[EXTRACTED ENTRIES Boundary: Start]

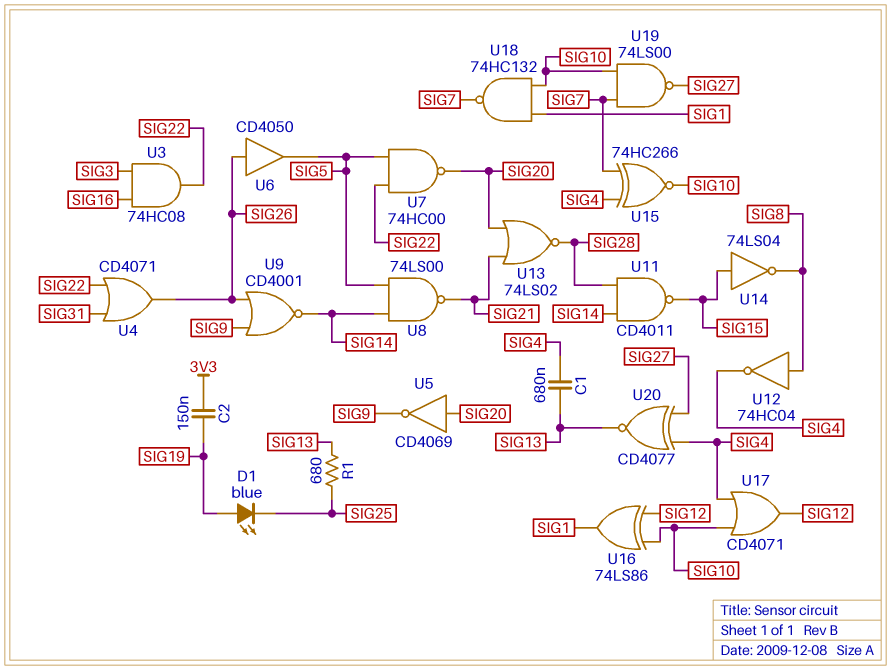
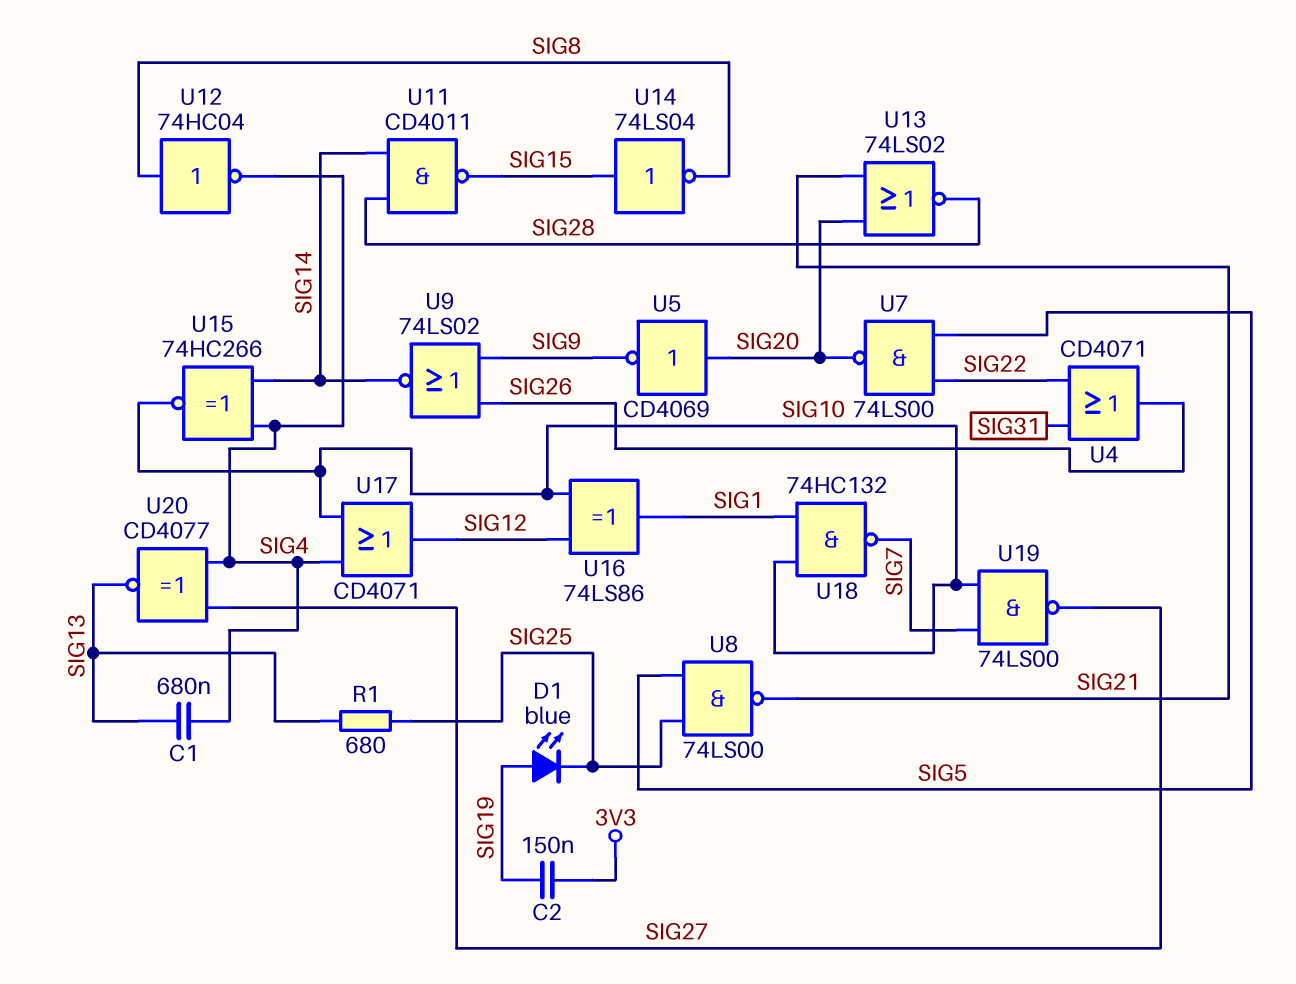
U3: AND 74HC08 (in SIG3, in SIG16, out SIG22) -> none
U6: buffer CD4050 (in SIG26, out SIG5) -> none
U7: NAND 74HC00 (in SIG5, in SIG22, out SIG20) -> NAND 74LS00 (in SIG5, in SIG22, out SIG20)
U8: NAND 74LS00 (in SIG5, in SIG14, out SIG21) -> NAND 74LS00 (in SIG5, in SIG25, out SIG21)
U9: NOR CD4001 (in SIG9, in SIG26, out SIG14) -> NOR 74LS02 (in SIG9, in SIG26, out SIG14)
U15: XNOR 74HC266 (in SIG4, in SIG7, out SIG10) -> XNOR 74HC266 (in SIG4, in SIG14, out SIG10)

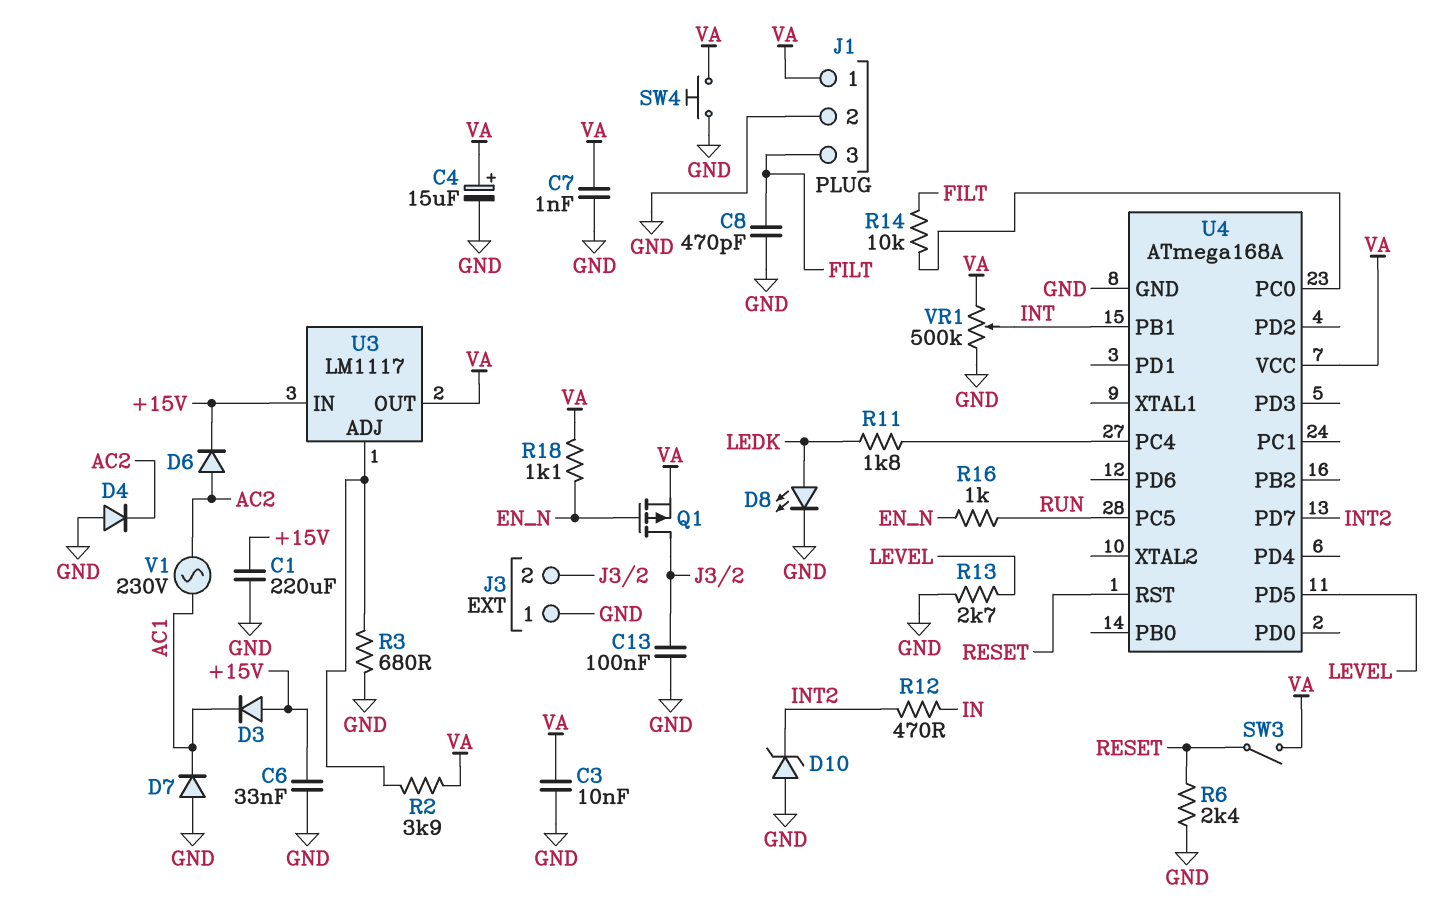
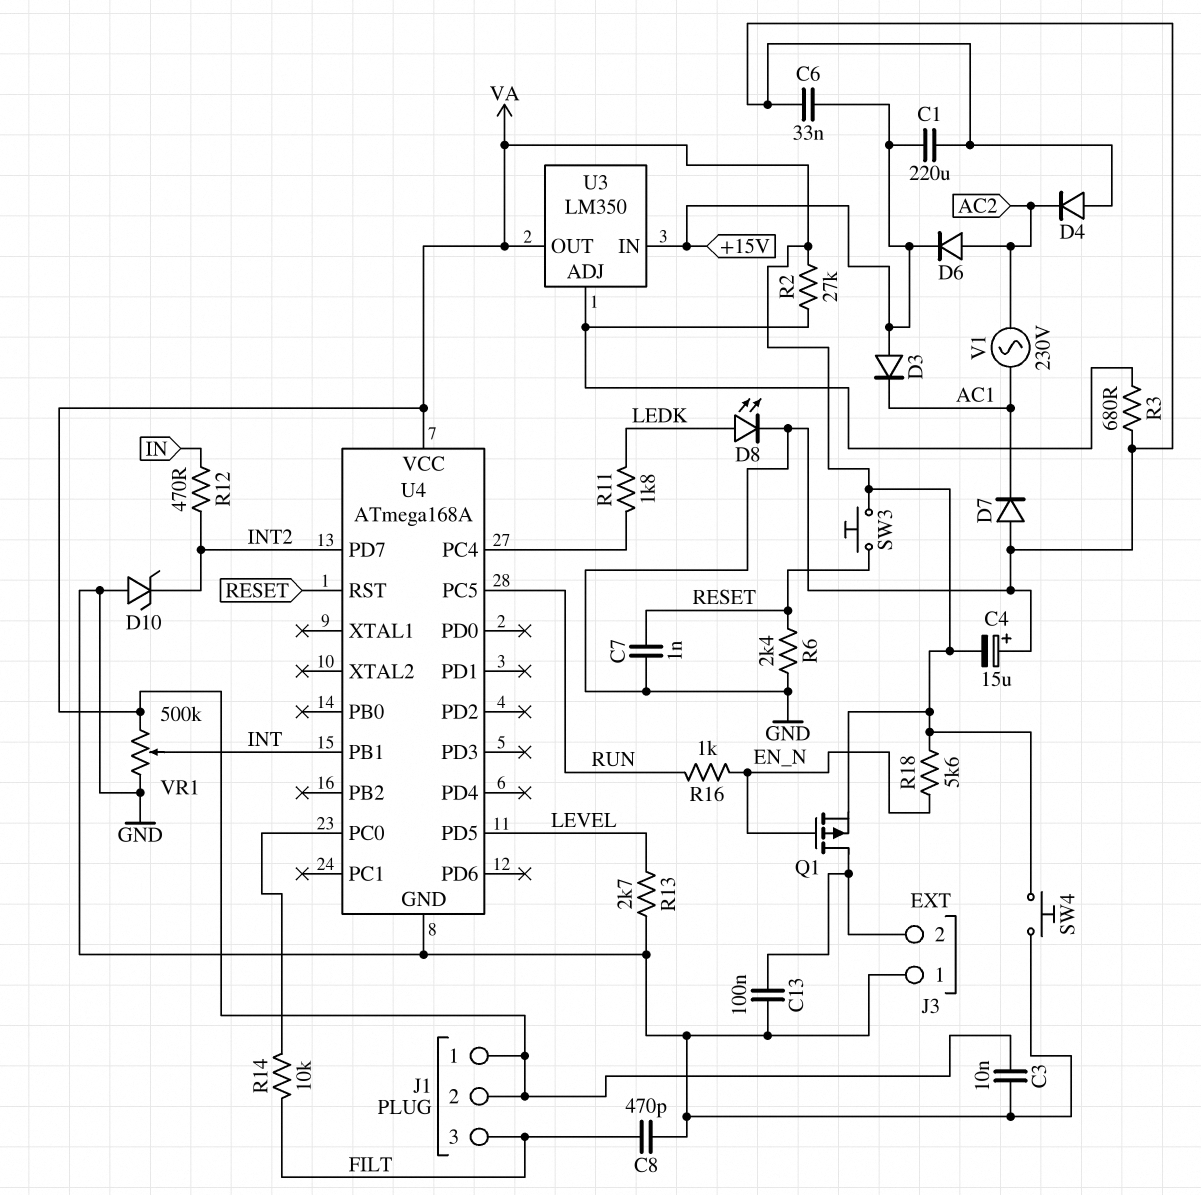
C4: 15uF (plus VA, minus GND) -> 15uF (plus GND, minus VA)
C7: 1nF (GND, VA) -> 1nF (GND, RESET)
J1 pin 2: GND -> VA
R2: 3.9k (U3/ADJ, VA) -> 27k (U3/ADJ, VA)
R18: 1.1k (EN_N, VA) -> 5.6k (EN_N, VA)
SW3: switch (RESET, VA) -> button (RESET, VA)
U3: LM1117 -> LM350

[EXTRACTED ENTRIES Boundary: End]

• [EXERCISE DESCRIPTION]
Within the listing above, copy each line that has the string "none".

• [SOLUTION FOR THIS TASK]
U3: AND 74HC08 (in SIG3, in SIG16, out SIG22) -> none
U6: buffer CD4050 (in SIG26, out SIG5) -> none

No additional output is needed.